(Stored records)
* * * *

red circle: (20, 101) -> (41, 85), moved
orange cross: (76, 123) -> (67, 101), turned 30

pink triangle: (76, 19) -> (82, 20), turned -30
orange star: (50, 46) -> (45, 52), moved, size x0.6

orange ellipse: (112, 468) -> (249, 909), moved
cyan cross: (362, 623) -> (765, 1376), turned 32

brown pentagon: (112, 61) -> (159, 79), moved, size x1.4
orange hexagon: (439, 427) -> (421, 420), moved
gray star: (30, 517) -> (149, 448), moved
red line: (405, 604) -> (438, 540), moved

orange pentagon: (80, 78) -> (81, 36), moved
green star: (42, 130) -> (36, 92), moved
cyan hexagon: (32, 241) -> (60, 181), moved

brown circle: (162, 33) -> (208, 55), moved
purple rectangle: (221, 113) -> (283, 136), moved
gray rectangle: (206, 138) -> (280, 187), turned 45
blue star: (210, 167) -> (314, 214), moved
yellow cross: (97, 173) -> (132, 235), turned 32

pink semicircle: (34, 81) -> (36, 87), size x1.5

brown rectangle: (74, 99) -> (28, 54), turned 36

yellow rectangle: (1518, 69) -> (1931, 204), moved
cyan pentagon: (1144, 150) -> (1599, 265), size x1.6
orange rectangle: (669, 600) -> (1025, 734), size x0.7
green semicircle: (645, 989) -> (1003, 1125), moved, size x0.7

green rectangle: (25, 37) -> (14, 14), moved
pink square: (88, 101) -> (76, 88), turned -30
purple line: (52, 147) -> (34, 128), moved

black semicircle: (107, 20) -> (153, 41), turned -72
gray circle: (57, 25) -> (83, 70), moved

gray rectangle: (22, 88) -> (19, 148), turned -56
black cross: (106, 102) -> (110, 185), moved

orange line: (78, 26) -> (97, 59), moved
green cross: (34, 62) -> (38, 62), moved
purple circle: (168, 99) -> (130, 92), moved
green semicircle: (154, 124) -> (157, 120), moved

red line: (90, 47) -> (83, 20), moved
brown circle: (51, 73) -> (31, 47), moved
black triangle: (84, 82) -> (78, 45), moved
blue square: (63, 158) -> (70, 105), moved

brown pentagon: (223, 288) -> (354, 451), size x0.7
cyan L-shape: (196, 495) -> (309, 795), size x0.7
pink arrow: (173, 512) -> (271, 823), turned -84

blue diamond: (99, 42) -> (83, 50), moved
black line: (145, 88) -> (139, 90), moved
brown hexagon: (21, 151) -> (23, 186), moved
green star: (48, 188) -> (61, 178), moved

* * * *

Instructions for the task:
Find each line in the records holding the string "brown" and show it.

Answer to this exercise:
brown pentagon: (112, 61) -> (159, 79), moved, size x1.4
brown circle: (162, 33) -> (208, 55), moved
brown rectangle: (74, 99) -> (28, 54), turned 36
brown circle: (51, 73) -> (31, 47), moved
brown pentagon: (223, 288) -> (354, 451), size x0.7
brown hexagon: (21, 151) -> (23, 186), moved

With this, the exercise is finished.